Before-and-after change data
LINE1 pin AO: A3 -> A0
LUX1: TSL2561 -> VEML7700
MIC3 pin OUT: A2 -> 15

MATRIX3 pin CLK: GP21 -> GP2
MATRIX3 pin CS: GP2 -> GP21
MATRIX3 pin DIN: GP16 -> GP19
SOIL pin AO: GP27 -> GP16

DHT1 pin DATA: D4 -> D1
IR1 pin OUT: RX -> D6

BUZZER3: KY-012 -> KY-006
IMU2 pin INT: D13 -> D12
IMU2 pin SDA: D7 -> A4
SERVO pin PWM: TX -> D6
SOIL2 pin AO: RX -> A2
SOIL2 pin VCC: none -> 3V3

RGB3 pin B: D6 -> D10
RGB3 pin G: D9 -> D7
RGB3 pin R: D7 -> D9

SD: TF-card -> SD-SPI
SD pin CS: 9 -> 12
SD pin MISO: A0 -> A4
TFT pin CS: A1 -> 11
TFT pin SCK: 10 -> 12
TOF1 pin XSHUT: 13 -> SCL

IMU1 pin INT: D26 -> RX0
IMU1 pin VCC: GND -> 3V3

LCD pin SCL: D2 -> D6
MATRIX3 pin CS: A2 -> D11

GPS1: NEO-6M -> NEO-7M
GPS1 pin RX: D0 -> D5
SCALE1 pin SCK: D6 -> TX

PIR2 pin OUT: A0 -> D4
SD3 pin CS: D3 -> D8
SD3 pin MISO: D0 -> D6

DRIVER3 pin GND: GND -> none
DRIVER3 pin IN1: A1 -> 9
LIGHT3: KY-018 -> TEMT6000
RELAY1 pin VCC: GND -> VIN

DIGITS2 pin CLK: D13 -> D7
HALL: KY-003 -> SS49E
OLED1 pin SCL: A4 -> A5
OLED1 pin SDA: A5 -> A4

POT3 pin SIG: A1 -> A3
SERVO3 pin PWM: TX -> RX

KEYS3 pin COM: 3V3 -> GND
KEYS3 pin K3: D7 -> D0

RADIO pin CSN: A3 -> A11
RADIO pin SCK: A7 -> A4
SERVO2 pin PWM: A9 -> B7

**PROMPT**
Quote exactly and only the lines from the one holding "SD3 pin MISO: D0 -> D6" through the end of the data.

**EXERCISE OUTPUT**
SD3 pin MISO: D0 -> D6

DRIVER3 pin GND: GND -> none
DRIVER3 pin IN1: A1 -> 9
LIGHT3: KY-018 -> TEMT6000
RELAY1 pin VCC: GND -> VIN

DIGITS2 pin CLK: D13 -> D7
HALL: KY-003 -> SS49E
OLED1 pin SCL: A4 -> A5
OLED1 pin SDA: A5 -> A4

POT3 pin SIG: A1 -> A3
SERVO3 pin PWM: TX -> RX

KEYS3 pin COM: 3V3 -> GND
KEYS3 pin K3: D7 -> D0

RADIO pin CSN: A3 -> A11
RADIO pin SCK: A7 -> A4
SERVO2 pin PWM: A9 -> B7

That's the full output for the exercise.